Exercise prompt → Look in the material below for the line with "black plate C2:C3" and the line with "tan cone J3 level 1 -> tan cone C5 level 1", then set down exactly those two lines and all lines between, nothing more.

[[ Exercise data, beginning ]]

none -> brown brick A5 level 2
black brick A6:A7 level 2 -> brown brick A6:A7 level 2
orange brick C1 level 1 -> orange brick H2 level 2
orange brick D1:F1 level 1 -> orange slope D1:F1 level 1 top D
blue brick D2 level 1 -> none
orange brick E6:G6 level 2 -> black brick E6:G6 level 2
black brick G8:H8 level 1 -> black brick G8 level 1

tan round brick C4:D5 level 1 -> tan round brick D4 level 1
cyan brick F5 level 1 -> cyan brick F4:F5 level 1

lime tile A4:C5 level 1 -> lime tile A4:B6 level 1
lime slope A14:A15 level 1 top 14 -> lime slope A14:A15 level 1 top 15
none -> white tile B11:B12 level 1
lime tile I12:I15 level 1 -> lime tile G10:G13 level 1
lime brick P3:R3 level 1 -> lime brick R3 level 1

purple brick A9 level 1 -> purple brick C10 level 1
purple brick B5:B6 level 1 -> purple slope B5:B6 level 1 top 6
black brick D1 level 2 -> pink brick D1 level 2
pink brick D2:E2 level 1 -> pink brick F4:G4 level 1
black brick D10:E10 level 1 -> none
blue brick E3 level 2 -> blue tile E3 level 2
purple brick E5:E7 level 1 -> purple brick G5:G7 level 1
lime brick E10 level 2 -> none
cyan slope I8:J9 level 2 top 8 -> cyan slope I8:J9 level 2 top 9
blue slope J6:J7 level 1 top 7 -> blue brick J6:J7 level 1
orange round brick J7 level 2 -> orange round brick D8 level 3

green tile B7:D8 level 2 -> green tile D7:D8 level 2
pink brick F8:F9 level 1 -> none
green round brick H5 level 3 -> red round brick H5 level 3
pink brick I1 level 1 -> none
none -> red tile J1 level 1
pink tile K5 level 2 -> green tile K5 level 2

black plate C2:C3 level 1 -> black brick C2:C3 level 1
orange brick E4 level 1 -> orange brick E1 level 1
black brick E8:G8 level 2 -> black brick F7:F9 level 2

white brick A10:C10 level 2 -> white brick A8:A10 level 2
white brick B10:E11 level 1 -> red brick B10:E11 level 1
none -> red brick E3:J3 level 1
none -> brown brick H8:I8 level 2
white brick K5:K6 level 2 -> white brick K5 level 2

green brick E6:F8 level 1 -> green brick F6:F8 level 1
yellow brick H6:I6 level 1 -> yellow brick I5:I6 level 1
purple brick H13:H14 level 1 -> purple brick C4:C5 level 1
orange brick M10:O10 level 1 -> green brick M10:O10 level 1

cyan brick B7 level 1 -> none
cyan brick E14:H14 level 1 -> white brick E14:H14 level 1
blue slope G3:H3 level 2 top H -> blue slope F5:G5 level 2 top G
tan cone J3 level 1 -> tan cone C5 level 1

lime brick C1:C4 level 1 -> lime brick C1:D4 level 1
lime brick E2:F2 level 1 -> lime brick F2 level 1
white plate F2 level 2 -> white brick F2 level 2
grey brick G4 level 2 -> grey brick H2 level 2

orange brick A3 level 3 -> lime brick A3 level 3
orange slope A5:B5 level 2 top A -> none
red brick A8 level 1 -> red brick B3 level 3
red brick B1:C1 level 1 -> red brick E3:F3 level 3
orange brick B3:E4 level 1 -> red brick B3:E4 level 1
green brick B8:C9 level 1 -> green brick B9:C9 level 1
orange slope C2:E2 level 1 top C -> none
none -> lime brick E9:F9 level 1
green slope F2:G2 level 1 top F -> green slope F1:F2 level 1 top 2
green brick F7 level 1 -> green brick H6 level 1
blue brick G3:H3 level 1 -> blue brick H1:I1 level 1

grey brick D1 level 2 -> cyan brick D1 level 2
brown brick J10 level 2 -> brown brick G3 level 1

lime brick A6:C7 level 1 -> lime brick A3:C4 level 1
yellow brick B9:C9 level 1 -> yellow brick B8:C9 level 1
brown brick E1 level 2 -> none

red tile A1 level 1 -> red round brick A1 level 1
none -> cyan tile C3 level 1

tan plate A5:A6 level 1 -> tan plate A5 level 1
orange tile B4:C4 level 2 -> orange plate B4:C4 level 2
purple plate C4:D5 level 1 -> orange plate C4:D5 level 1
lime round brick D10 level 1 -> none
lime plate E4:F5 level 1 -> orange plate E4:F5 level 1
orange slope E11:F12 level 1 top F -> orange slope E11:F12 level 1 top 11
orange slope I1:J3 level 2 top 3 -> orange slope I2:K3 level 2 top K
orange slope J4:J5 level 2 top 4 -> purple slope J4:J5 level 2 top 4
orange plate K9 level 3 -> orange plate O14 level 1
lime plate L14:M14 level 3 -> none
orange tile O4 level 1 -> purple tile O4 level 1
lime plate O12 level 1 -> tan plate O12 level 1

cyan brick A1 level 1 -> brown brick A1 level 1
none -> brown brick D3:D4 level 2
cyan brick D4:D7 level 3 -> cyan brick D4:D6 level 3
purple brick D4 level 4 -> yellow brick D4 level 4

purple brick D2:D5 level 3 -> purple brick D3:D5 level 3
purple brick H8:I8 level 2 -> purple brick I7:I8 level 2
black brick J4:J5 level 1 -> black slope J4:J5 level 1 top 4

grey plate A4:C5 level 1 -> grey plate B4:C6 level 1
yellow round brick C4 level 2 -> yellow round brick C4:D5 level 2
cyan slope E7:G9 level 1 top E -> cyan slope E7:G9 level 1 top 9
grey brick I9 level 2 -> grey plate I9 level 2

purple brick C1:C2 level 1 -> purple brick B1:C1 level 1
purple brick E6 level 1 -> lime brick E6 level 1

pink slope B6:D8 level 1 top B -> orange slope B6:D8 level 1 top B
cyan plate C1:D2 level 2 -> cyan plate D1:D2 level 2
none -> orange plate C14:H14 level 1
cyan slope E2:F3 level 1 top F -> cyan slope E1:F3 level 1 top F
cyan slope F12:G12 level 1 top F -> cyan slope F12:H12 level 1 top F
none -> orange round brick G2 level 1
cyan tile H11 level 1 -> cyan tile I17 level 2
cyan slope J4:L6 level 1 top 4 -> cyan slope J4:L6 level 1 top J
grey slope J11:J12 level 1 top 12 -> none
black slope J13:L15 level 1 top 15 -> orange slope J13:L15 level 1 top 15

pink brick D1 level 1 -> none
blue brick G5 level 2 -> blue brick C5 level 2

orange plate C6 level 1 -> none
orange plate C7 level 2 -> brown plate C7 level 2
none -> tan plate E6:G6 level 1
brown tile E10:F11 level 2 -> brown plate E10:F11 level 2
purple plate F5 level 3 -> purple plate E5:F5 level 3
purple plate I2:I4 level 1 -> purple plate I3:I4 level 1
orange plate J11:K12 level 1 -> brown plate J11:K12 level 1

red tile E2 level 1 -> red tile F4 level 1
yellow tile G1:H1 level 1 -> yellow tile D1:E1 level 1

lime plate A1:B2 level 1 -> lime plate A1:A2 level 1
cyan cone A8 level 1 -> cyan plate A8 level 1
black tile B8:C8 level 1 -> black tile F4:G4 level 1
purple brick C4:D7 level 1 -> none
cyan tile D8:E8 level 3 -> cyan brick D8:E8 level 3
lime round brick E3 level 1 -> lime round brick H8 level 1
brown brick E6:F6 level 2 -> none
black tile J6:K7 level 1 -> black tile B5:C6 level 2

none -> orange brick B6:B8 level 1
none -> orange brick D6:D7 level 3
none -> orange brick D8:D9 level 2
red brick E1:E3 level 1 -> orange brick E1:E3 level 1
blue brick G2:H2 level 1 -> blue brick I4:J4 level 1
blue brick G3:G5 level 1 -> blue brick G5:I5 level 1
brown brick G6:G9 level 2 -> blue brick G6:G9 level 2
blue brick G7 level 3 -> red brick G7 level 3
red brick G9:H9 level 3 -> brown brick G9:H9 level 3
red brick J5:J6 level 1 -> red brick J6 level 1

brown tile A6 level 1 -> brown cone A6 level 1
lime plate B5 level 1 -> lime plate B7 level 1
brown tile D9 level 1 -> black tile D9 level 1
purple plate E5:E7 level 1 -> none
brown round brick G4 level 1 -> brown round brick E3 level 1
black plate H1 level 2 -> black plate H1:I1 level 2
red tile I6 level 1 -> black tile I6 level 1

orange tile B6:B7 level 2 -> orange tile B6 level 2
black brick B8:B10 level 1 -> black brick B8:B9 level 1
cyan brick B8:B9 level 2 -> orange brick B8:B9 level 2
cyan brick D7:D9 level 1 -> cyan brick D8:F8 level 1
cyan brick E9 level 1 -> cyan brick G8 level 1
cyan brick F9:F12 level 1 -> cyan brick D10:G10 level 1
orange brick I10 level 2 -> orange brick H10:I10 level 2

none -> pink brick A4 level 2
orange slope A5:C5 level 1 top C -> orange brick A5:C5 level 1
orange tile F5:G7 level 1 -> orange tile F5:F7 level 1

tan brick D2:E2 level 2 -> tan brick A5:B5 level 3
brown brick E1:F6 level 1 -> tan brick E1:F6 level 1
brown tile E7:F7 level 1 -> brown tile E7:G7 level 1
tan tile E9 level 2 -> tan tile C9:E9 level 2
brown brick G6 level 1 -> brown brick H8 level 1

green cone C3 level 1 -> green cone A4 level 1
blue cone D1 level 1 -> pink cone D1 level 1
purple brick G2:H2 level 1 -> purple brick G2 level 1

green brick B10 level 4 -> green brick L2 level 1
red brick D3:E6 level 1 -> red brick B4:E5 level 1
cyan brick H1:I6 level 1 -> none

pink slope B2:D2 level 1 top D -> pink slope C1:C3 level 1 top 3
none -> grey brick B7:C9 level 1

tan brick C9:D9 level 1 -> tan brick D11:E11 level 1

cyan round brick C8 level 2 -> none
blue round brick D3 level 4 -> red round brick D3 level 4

[[ Exercise data, end ]]

Written solution →
black plate C2:C3 level 1 -> black brick C2:C3 level 1
orange brick E4 level 1 -> orange brick E1 level 1
black brick E8:G8 level 2 -> black brick F7:F9 level 2

white brick A10:C10 level 2 -> white brick A8:A10 level 2
white brick B10:E11 level 1 -> red brick B10:E11 level 1
none -> red brick E3:J3 level 1
none -> brown brick H8:I8 level 2
white brick K5:K6 level 2 -> white brick K5 level 2

green brick E6:F8 level 1 -> green brick F6:F8 level 1
yellow brick H6:I6 level 1 -> yellow brick I5:I6 level 1
purple brick H13:H14 level 1 -> purple brick C4:C5 level 1
orange brick M10:O10 level 1 -> green brick M10:O10 level 1

cyan brick B7 level 1 -> none
cyan brick E14:H14 level 1 -> white brick E14:H14 level 1
blue slope G3:H3 level 2 top H -> blue slope F5:G5 level 2 top G
tan cone J3 level 1 -> tan cone C5 level 1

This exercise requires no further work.